→ Work instructions: Check each line of the entries below for the word "stick", and copy out the ones that have it.

→ Study material:
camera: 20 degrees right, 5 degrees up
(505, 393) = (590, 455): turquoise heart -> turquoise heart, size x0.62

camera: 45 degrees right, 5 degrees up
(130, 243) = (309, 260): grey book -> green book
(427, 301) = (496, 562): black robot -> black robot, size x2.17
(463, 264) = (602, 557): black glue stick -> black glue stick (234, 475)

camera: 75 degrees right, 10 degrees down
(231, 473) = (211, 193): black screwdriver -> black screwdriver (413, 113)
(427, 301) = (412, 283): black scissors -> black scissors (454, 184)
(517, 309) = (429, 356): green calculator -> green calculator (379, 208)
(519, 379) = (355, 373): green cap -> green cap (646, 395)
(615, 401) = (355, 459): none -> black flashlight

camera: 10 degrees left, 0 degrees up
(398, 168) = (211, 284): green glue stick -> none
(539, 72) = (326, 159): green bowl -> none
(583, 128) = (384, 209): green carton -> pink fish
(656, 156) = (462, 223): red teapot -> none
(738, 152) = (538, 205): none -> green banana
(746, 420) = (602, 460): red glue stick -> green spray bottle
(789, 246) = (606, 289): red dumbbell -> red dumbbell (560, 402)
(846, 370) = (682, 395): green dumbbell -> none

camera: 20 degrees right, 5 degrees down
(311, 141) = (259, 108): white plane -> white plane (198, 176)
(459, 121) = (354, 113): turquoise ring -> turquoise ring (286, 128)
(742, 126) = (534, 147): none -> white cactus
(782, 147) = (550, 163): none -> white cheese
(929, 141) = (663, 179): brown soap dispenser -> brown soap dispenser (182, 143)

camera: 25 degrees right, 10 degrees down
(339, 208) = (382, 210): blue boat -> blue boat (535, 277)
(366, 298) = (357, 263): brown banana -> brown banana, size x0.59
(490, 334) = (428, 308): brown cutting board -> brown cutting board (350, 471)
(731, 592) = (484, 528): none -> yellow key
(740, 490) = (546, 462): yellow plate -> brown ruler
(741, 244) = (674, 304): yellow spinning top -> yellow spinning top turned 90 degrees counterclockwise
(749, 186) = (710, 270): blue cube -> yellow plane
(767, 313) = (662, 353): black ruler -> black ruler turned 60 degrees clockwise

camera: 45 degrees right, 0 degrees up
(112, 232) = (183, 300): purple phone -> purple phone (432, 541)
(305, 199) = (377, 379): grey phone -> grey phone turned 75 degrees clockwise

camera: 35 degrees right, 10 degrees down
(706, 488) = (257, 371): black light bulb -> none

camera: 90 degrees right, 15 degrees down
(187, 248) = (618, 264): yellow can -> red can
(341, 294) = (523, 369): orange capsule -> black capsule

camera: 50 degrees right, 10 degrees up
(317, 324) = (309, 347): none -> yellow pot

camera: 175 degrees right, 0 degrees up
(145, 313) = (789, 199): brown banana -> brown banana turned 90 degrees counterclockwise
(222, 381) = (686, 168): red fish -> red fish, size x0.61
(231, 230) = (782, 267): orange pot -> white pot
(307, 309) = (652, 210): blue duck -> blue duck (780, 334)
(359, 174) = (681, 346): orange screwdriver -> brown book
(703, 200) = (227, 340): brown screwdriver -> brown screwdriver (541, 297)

→ Task output:
(463, 264) = (602, 557): black glue stick -> black glue stick (234, 475)
(398, 168) = (211, 284): green glue stick -> none
(746, 420) = (602, 460): red glue stick -> green spray bottle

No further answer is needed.